### Work request
Each line below that contains the word "brick" must be copied.

### Supplied records
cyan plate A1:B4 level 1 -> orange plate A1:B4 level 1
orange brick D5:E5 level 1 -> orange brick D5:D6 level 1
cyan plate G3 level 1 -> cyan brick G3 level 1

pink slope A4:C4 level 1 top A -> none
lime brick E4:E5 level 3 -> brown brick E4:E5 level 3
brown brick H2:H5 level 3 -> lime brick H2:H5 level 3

---

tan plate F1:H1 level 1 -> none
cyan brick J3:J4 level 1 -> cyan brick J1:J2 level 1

### Response to this task
orange brick D5:E5 level 1 -> orange brick D5:D6 level 1
cyan plate G3 level 1 -> cyan brick G3 level 1
lime brick E4:E5 level 3 -> brown brick E4:E5 level 3
brown brick H2:H5 level 3 -> lime brick H2:H5 level 3
cyan brick J3:J4 level 1 -> cyan brick J1:J2 level 1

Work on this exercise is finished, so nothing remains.